[WORKING DATA]

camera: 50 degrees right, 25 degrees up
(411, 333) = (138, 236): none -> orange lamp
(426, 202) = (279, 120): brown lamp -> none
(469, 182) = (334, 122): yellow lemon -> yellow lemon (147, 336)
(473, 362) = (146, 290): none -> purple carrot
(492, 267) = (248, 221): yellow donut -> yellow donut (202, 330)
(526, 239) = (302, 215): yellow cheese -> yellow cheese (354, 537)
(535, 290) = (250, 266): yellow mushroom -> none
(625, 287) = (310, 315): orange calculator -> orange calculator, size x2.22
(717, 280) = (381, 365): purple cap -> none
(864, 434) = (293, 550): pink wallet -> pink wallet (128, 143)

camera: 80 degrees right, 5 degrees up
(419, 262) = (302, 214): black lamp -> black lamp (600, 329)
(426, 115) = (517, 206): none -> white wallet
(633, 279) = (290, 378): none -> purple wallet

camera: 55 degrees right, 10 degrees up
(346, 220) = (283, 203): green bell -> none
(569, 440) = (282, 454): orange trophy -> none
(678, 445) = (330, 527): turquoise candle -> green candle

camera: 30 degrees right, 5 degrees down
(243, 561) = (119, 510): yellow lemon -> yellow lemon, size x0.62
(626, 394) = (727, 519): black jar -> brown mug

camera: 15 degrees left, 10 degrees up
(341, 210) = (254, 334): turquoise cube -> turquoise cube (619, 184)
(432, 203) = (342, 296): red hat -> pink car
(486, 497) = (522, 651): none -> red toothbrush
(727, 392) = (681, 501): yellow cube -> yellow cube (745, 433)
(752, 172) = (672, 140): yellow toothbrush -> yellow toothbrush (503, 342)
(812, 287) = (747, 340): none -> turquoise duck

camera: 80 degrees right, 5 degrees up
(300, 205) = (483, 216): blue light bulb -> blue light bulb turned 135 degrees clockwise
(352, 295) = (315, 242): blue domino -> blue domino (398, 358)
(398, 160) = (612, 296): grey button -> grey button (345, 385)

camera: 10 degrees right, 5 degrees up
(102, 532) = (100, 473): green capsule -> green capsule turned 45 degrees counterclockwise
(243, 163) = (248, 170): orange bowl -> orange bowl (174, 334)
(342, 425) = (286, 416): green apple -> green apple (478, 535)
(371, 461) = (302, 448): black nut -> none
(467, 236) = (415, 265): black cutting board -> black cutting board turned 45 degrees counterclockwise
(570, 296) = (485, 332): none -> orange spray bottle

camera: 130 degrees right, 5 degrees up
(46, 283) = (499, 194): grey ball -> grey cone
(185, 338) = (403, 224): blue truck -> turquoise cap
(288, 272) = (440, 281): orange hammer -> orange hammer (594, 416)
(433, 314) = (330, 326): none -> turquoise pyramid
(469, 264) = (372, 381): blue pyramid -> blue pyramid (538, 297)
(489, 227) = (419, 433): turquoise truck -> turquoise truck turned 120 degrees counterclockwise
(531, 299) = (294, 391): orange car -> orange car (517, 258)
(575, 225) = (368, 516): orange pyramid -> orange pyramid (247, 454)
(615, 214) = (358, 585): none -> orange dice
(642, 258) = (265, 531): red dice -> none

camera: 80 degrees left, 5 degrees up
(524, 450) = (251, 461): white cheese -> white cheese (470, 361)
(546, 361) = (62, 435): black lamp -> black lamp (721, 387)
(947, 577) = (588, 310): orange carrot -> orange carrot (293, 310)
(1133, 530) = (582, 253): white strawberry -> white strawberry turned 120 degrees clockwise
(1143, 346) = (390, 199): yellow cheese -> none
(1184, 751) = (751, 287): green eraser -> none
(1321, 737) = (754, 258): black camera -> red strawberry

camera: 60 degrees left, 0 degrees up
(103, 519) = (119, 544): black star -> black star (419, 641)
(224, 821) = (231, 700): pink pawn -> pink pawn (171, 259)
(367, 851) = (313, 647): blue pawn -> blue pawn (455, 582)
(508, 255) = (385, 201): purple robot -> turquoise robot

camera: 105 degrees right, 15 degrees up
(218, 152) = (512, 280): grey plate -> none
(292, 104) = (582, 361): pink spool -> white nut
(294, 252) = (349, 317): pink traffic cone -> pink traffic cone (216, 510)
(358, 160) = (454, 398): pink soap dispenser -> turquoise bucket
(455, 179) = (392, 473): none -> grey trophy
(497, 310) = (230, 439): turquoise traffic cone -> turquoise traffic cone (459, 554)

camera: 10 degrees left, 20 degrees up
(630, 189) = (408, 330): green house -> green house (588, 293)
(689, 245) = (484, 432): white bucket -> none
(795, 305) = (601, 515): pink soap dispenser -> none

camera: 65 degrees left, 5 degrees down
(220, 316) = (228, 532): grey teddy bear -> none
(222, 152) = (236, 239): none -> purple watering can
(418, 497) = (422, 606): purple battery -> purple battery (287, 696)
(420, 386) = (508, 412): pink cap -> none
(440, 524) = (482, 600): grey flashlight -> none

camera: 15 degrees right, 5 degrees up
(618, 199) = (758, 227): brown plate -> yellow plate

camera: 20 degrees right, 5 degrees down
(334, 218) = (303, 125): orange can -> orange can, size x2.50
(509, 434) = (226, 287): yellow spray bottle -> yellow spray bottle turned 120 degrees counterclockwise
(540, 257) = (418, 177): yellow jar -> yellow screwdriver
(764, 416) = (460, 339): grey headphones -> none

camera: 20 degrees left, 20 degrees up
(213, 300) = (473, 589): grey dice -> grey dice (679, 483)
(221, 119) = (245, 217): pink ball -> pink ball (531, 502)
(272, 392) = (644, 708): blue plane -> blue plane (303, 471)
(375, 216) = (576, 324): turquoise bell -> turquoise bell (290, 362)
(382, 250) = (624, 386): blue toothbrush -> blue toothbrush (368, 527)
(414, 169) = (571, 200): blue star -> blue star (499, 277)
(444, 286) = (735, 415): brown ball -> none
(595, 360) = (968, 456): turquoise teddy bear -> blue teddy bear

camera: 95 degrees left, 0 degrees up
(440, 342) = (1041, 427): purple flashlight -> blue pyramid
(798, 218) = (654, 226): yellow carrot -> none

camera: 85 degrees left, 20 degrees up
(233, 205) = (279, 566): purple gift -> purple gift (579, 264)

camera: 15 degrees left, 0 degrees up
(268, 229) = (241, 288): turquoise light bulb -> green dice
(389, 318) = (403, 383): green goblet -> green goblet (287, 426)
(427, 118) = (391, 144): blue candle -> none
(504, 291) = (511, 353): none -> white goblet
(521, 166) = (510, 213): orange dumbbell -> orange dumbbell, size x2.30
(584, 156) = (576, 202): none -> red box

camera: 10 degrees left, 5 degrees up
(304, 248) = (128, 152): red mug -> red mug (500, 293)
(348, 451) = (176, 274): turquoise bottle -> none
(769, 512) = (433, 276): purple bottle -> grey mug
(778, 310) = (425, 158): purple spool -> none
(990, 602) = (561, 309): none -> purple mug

[WORK REQUIRED]
Produce the records once again, exactly as they stand above.

[RESULT OF THIS EXERCISE]
camera: 50 degrees right, 25 degrees up
(411, 333) = (138, 236): none -> orange lamp
(426, 202) = (279, 120): brown lamp -> none
(469, 182) = (334, 122): yellow lemon -> yellow lemon (147, 336)
(473, 362) = (146, 290): none -> purple carrot
(492, 267) = (248, 221): yellow donut -> yellow donut (202, 330)
(526, 239) = (302, 215): yellow cheese -> yellow cheese (354, 537)
(535, 290) = (250, 266): yellow mushroom -> none
(625, 287) = (310, 315): orange calculator -> orange calculator, size x2.22
(717, 280) = (381, 365): purple cap -> none
(864, 434) = (293, 550): pink wallet -> pink wallet (128, 143)

camera: 80 degrees right, 5 degrees up
(419, 262) = (302, 214): black lamp -> black lamp (600, 329)
(426, 115) = (517, 206): none -> white wallet
(633, 279) = (290, 378): none -> purple wallet

camera: 55 degrees right, 10 degrees up
(346, 220) = (283, 203): green bell -> none
(569, 440) = (282, 454): orange trophy -> none
(678, 445) = (330, 527): turquoise candle -> green candle

camera: 30 degrees right, 5 degrees down
(243, 561) = (119, 510): yellow lemon -> yellow lemon, size x0.62
(626, 394) = (727, 519): black jar -> brown mug

camera: 15 degrees left, 10 degrees up
(341, 210) = (254, 334): turquoise cube -> turquoise cube (619, 184)
(432, 203) = (342, 296): red hat -> pink car
(486, 497) = (522, 651): none -> red toothbrush
(727, 392) = (681, 501): yellow cube -> yellow cube (745, 433)
(752, 172) = (672, 140): yellow toothbrush -> yellow toothbrush (503, 342)
(812, 287) = (747, 340): none -> turquoise duck

camera: 80 degrees right, 5 degrees up
(300, 205) = (483, 216): blue light bulb -> blue light bulb turned 135 degrees clockwise
(352, 295) = (315, 242): blue domino -> blue domino (398, 358)
(398, 160) = (612, 296): grey button -> grey button (345, 385)

camera: 10 degrees right, 5 degrees up
(102, 532) = (100, 473): green capsule -> green capsule turned 45 degrees counterclockwise
(243, 163) = (248, 170): orange bowl -> orange bowl (174, 334)
(342, 425) = (286, 416): green apple -> green apple (478, 535)
(371, 461) = (302, 448): black nut -> none
(467, 236) = (415, 265): black cutting board -> black cutting board turned 45 degrees counterclockwise
(570, 296) = (485, 332): none -> orange spray bottle

camera: 130 degrees right, 5 degrees up
(46, 283) = (499, 194): grey ball -> grey cone
(185, 338) = (403, 224): blue truck -> turquoise cap
(288, 272) = (440, 281): orange hammer -> orange hammer (594, 416)
(433, 314) = (330, 326): none -> turquoise pyramid
(469, 264) = (372, 381): blue pyramid -> blue pyramid (538, 297)
(489, 227) = (419, 433): turquoise truck -> turquoise truck turned 120 degrees counterclockwise
(531, 299) = (294, 391): orange car -> orange car (517, 258)
(575, 225) = (368, 516): orange pyramid -> orange pyramid (247, 454)
(615, 214) = (358, 585): none -> orange dice
(642, 258) = (265, 531): red dice -> none

camera: 80 degrees left, 5 degrees up
(524, 450) = (251, 461): white cheese -> white cheese (470, 361)
(546, 361) = (62, 435): black lamp -> black lamp (721, 387)
(947, 577) = (588, 310): orange carrot -> orange carrot (293, 310)
(1133, 530) = (582, 253): white strawberry -> white strawberry turned 120 degrees clockwise
(1143, 346) = (390, 199): yellow cheese -> none
(1184, 751) = (751, 287): green eraser -> none
(1321, 737) = (754, 258): black camera -> red strawberry

camera: 60 degrees left, 0 degrees up
(103, 519) = (119, 544): black star -> black star (419, 641)
(224, 821) = (231, 700): pink pawn -> pink pawn (171, 259)
(367, 851) = (313, 647): blue pawn -> blue pawn (455, 582)
(508, 255) = (385, 201): purple robot -> turquoise robot

camera: 105 degrees right, 15 degrees up
(218, 152) = (512, 280): grey plate -> none
(292, 104) = (582, 361): pink spool -> white nut
(294, 252) = (349, 317): pink traffic cone -> pink traffic cone (216, 510)
(358, 160) = (454, 398): pink soap dispenser -> turquoise bucket
(455, 179) = (392, 473): none -> grey trophy
(497, 310) = (230, 439): turquoise traffic cone -> turquoise traffic cone (459, 554)

camera: 10 degrees left, 20 degrees up
(630, 189) = (408, 330): green house -> green house (588, 293)
(689, 245) = (484, 432): white bucket -> none
(795, 305) = (601, 515): pink soap dispenser -> none

camera: 65 degrees left, 5 degrees down
(220, 316) = (228, 532): grey teddy bear -> none
(222, 152) = (236, 239): none -> purple watering can
(418, 497) = (422, 606): purple battery -> purple battery (287, 696)
(420, 386) = (508, 412): pink cap -> none
(440, 524) = (482, 600): grey flashlight -> none

camera: 15 degrees right, 5 degrees up
(618, 199) = (758, 227): brown plate -> yellow plate

camera: 20 degrees right, 5 degrees down
(334, 218) = (303, 125): orange can -> orange can, size x2.50
(509, 434) = (226, 287): yellow spray bottle -> yellow spray bottle turned 120 degrees counterclockwise
(540, 257) = (418, 177): yellow jar -> yellow screwdriver
(764, 416) = (460, 339): grey headphones -> none

camera: 20 degrees left, 20 degrees up
(213, 300) = (473, 589): grey dice -> grey dice (679, 483)
(221, 119) = (245, 217): pink ball -> pink ball (531, 502)
(272, 392) = (644, 708): blue plane -> blue plane (303, 471)
(375, 216) = (576, 324): turquoise bell -> turquoise bell (290, 362)
(382, 250) = (624, 386): blue toothbrush -> blue toothbrush (368, 527)
(414, 169) = (571, 200): blue star -> blue star (499, 277)
(444, 286) = (735, 415): brown ball -> none
(595, 360) = (968, 456): turquoise teddy bear -> blue teddy bear

camera: 95 degrees left, 0 degrees up
(440, 342) = (1041, 427): purple flashlight -> blue pyramid
(798, 218) = (654, 226): yellow carrot -> none

camera: 85 degrees left, 20 degrees up
(233, 205) = (279, 566): purple gift -> purple gift (579, 264)

camera: 15 degrees left, 0 degrees up
(268, 229) = (241, 288): turquoise light bulb -> green dice
(389, 318) = (403, 383): green goblet -> green goblet (287, 426)
(427, 118) = (391, 144): blue candle -> none
(504, 291) = (511, 353): none -> white goblet
(521, 166) = (510, 213): orange dumbbell -> orange dumbbell, size x2.30
(584, 156) = (576, 202): none -> red box

camera: 10 degrees left, 5 degrees up
(304, 248) = (128, 152): red mug -> red mug (500, 293)
(348, 451) = (176, 274): turquoise bottle -> none
(769, 512) = (433, 276): purple bottle -> grey mug
(778, 310) = (425, 158): purple spool -> none
(990, 602) = (561, 309): none -> purple mug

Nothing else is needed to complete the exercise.